Before-and-after object lists:
[Start of section]

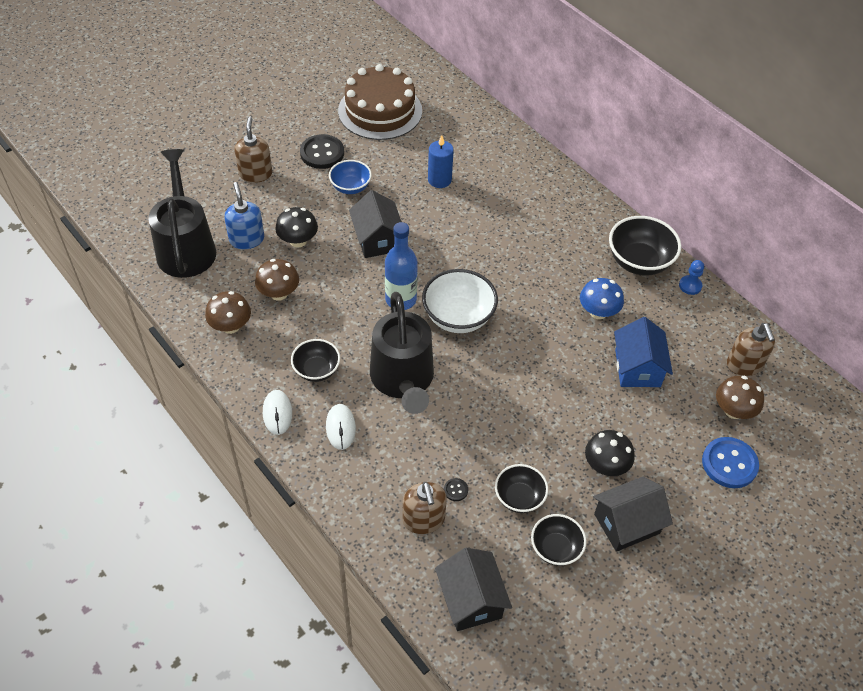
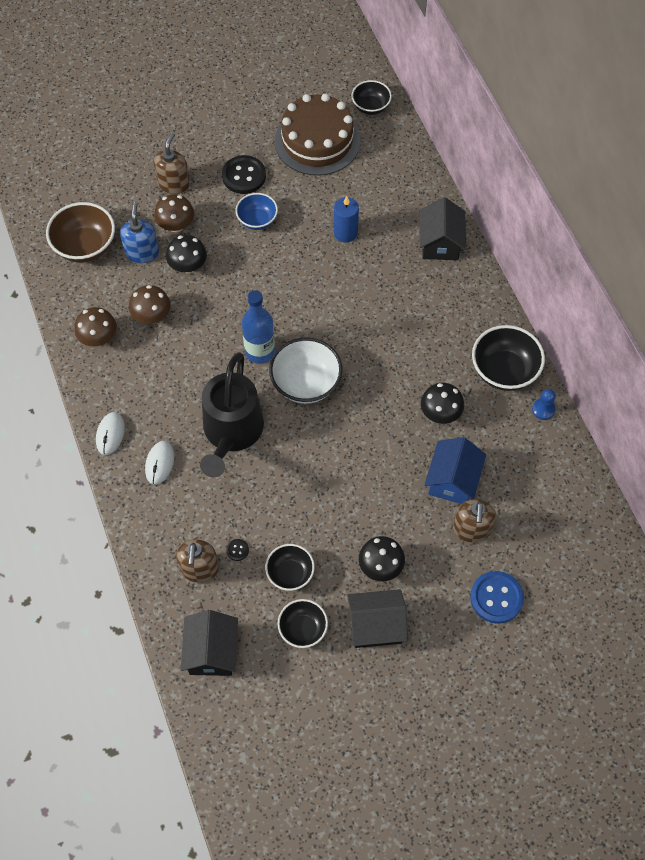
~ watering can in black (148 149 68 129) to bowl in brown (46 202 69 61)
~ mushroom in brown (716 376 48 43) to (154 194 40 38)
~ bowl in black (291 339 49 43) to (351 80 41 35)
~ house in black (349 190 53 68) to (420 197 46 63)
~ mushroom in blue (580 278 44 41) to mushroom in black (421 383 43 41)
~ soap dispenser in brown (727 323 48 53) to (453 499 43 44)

[End of section]

◆ **Problem to work on**: Extract the entries in full, exactly as they are, minus the pictures.

◆ **Task output**:
~ watering can in black (148 149 68 129) to bowl in brown (46 202 69 61)
~ mushroom in brown (716 376 48 43) to (154 194 40 38)
~ bowl in black (291 339 49 43) to (351 80 41 35)
~ house in black (349 190 53 68) to (420 197 46 63)
~ mushroom in blue (580 278 44 41) to mushroom in black (421 383 43 41)
~ soap dispenser in brown (727 323 48 53) to (453 499 43 44)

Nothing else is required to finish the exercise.